Goal of the exercise:
Scan the records below for the line with "purple candle (1st" and the line with "green spray bottle (1st". Repeat those two lines and every line between them exactly, and nothing else.
(Entries supplied)
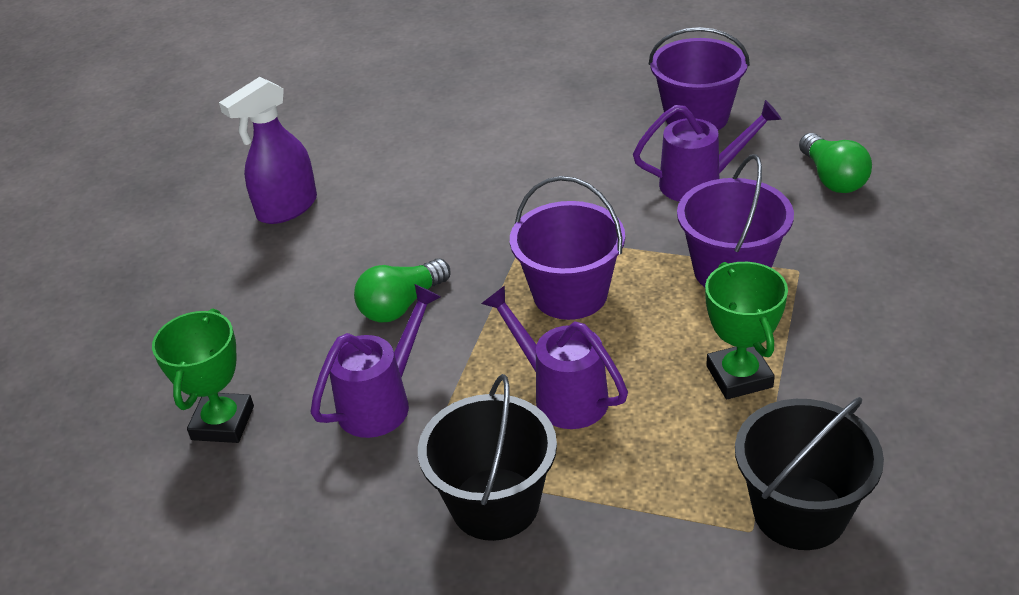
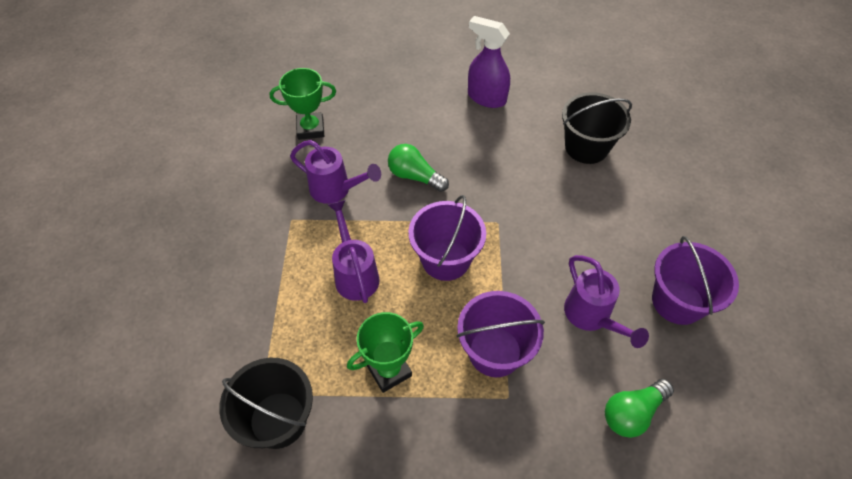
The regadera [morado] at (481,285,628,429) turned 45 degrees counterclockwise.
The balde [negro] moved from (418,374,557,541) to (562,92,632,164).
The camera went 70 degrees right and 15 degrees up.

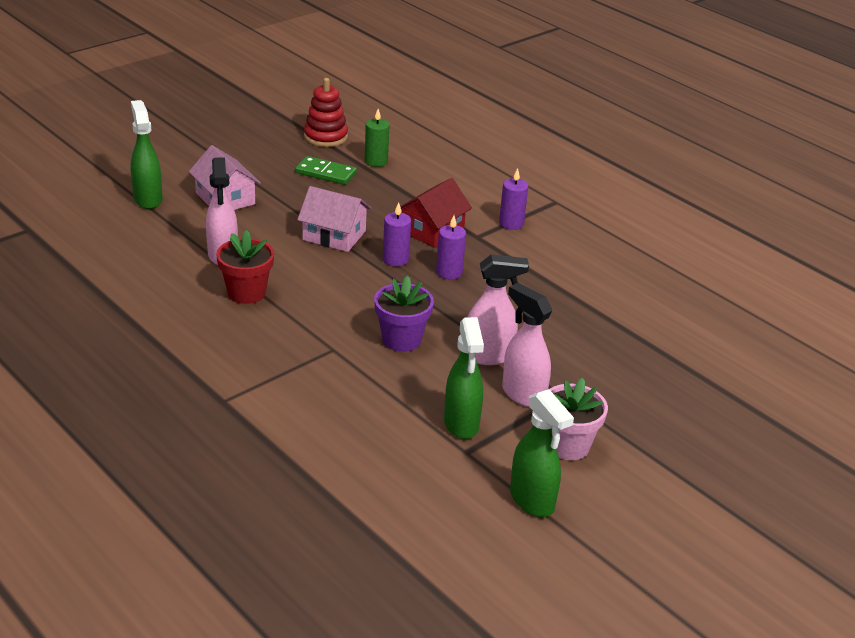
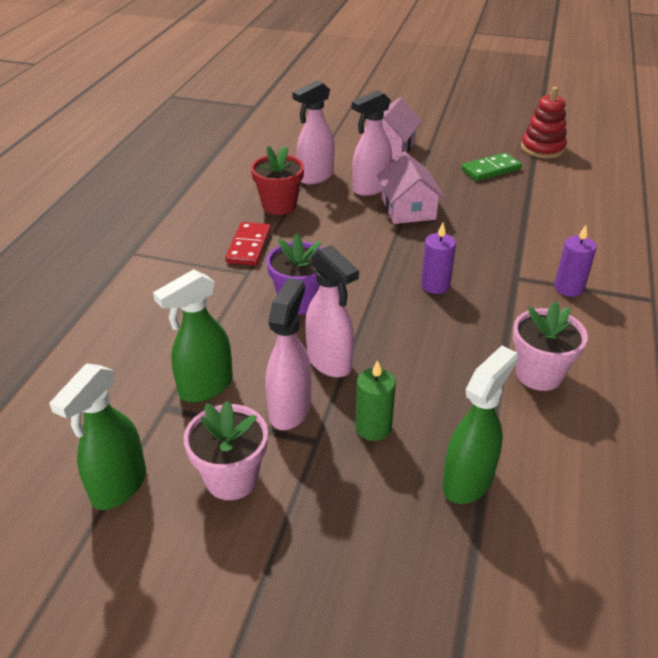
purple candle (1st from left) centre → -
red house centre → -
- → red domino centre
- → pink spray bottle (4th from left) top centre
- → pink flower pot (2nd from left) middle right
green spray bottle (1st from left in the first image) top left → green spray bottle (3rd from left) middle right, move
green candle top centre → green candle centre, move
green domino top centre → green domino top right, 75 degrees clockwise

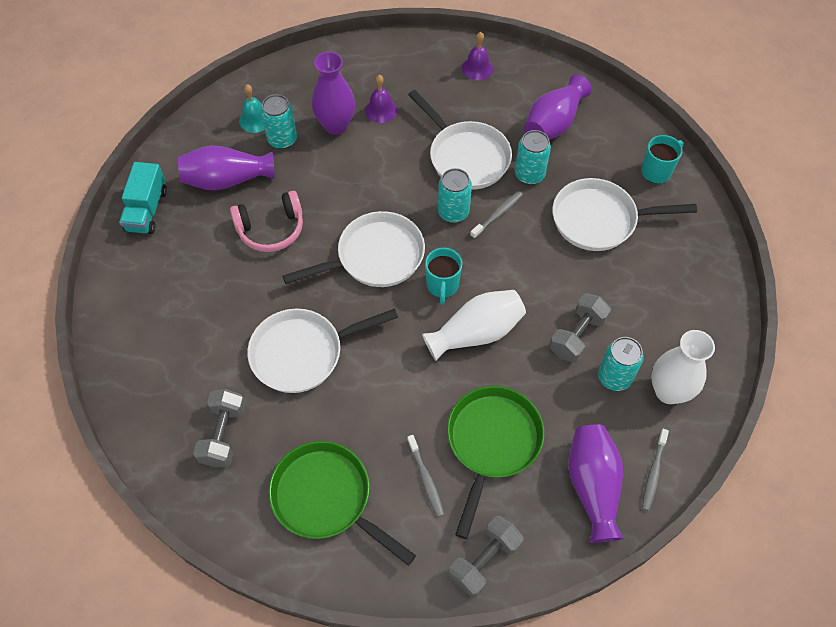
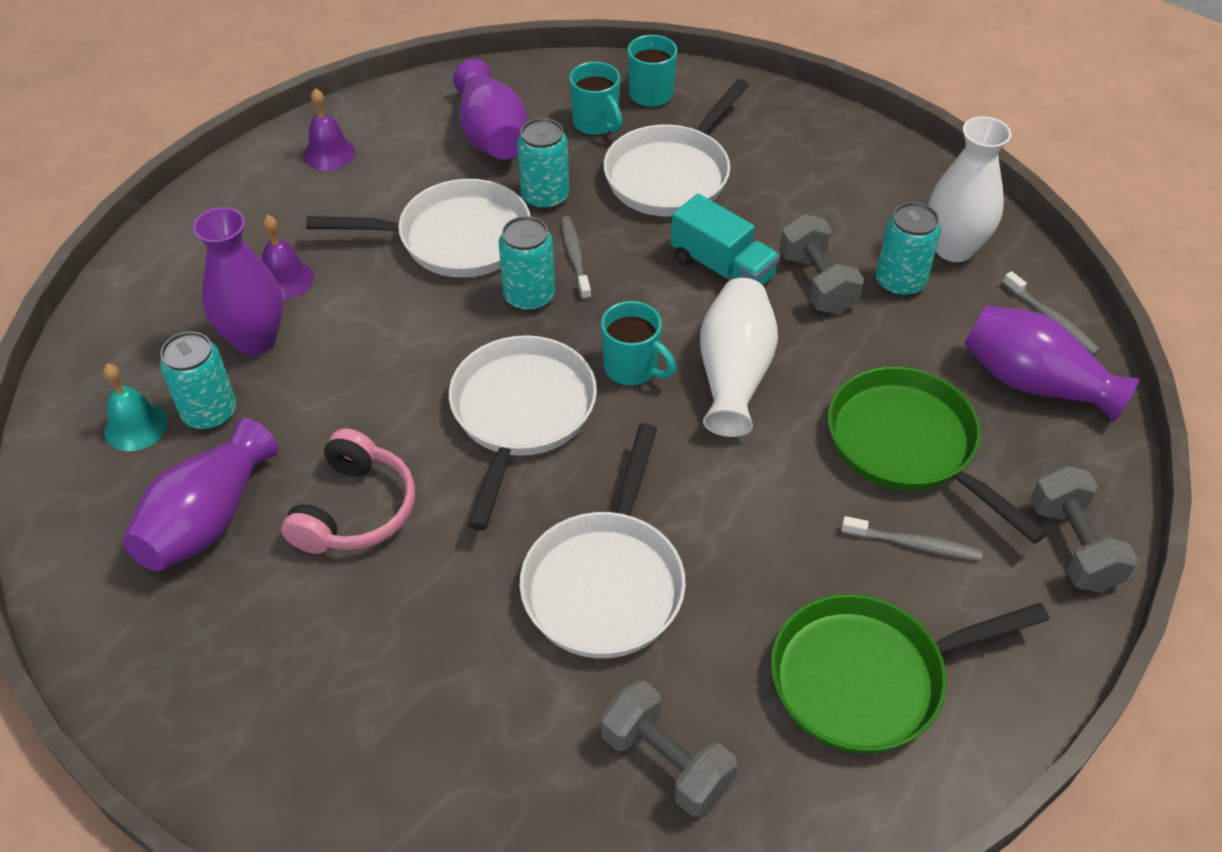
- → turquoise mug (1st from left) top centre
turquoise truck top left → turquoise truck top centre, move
(End Entries supplied)
Task solution:
purple candle (1st from left) centre → -
red house centre → -
- → red domino centre
- → pink spray bottle (4th from left) top centre
- → pink flower pot (2nd from left) middle right
green spray bottle (1st from left in the first image) top left → green spray bottle (3rd from left) middle right, move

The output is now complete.